Data entries
========================================================================

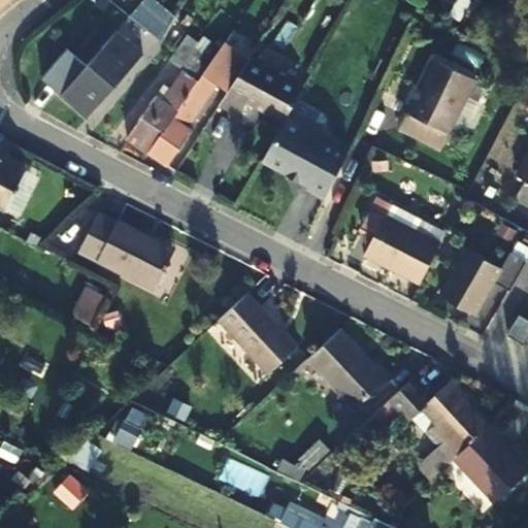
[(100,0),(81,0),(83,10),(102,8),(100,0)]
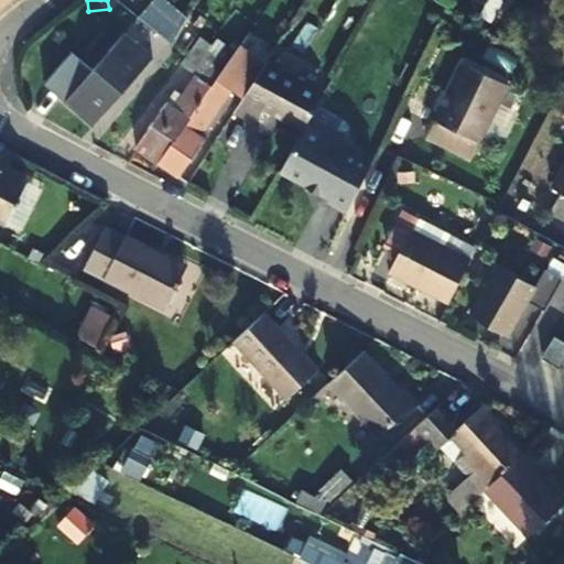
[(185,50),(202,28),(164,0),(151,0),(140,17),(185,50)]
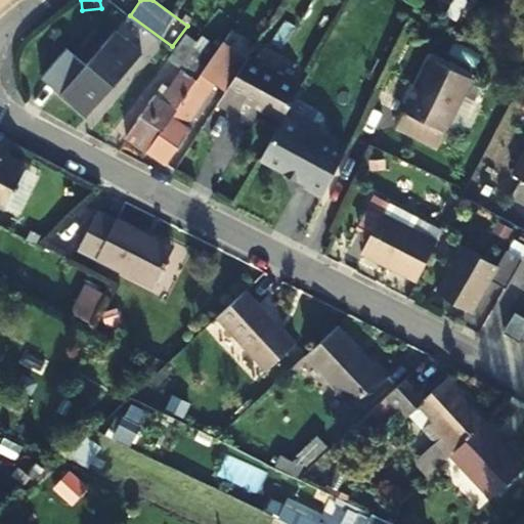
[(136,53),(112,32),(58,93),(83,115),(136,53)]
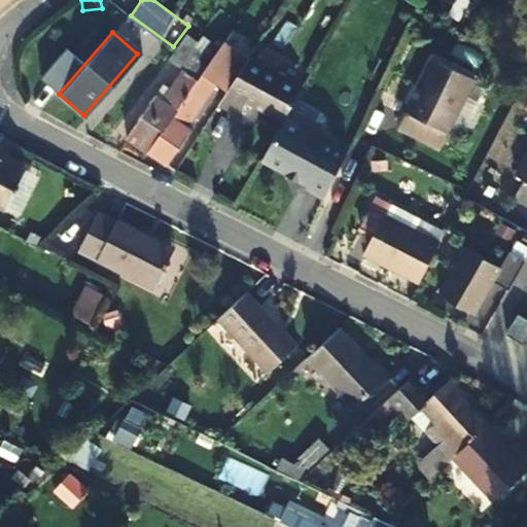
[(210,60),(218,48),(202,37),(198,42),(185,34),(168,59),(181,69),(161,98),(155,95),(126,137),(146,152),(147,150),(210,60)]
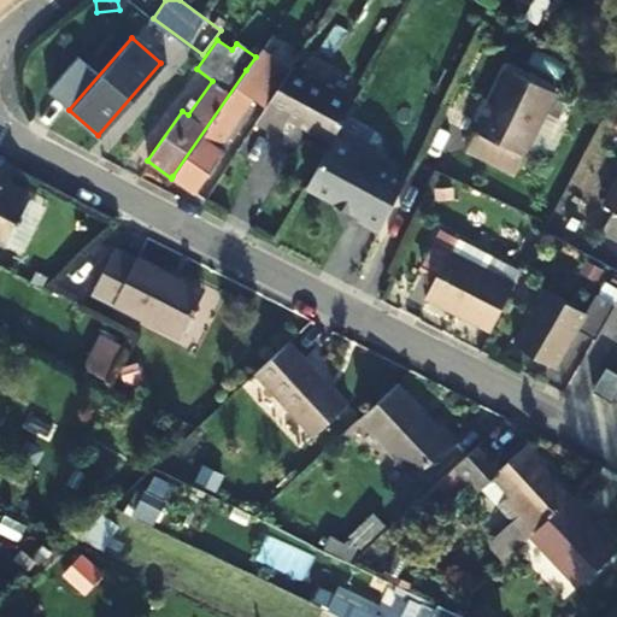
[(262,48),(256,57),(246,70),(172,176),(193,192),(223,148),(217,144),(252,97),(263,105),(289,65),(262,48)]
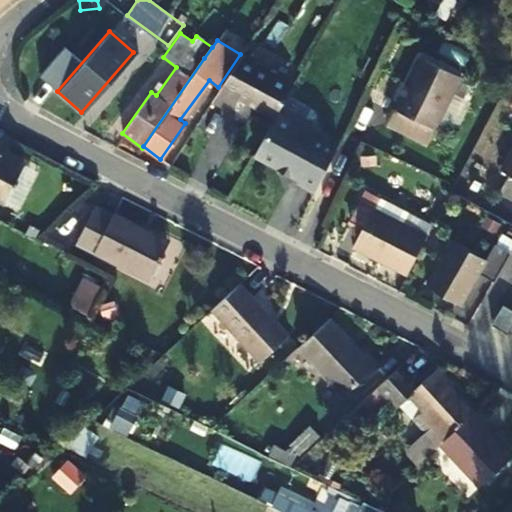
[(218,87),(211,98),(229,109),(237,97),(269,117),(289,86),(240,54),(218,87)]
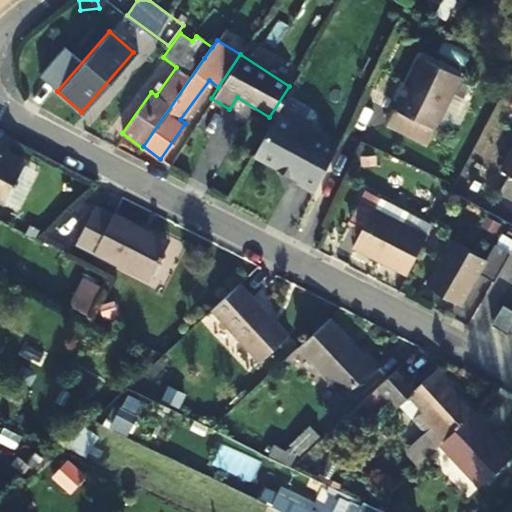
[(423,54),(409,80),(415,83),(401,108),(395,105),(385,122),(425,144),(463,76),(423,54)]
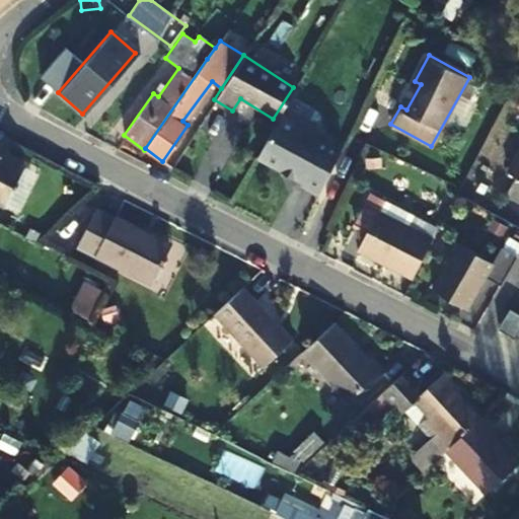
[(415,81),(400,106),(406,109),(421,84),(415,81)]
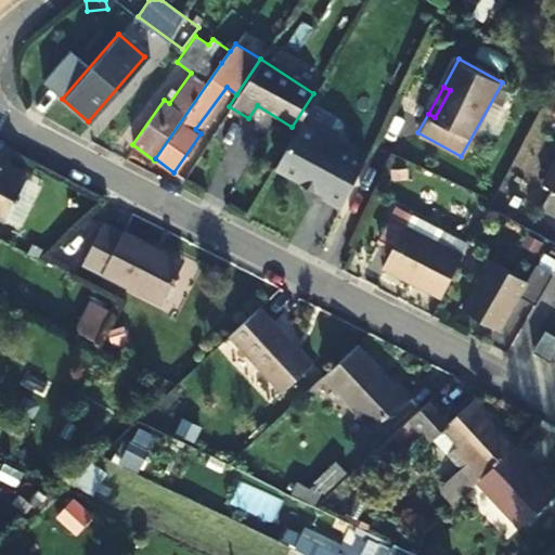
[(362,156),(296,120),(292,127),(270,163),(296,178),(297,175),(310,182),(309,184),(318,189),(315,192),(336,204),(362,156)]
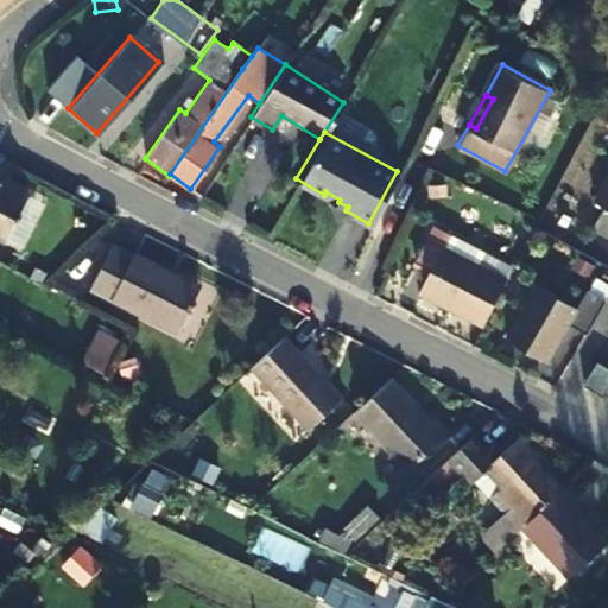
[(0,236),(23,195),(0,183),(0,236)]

========================================================================

- [Assignment]: Since the pictures don't belong in the copy, copy only the rest of the entries above exactly.

- [Solved problem]:
[(100,0),(81,0),(83,10),(102,8),(100,0)]
[(185,50),(202,28),(164,0),(151,0),(140,17),(185,50)]
[(136,53),(112,32),(58,93),(83,115),(136,53)]
[(210,60),(218,48),(202,37),(198,42),(185,34),(168,59),(181,69),(161,98),(155,95),(126,137),(146,152),(147,150),(210,60)]
[(262,48),(256,57),(246,70),(172,176),(193,192),(223,148),(217,144),(252,97),(263,105),(289,65),(262,48)]
[(218,87),(211,98),(229,109),(237,97),(269,117),(289,86),(240,54),(218,87)]
[(423,54),(409,80),(415,83),(401,108),(395,105),(385,122),(425,144),(463,76),(423,54)]
[(415,81),(400,106),(406,109),(421,84),(415,81)]
[(362,156),(296,120),(292,127),(270,163),(296,178),(297,175),(310,182),(309,184),(318,189),(315,192),(336,204),(362,156)]
[(0,236),(23,195),(0,183),(0,236)]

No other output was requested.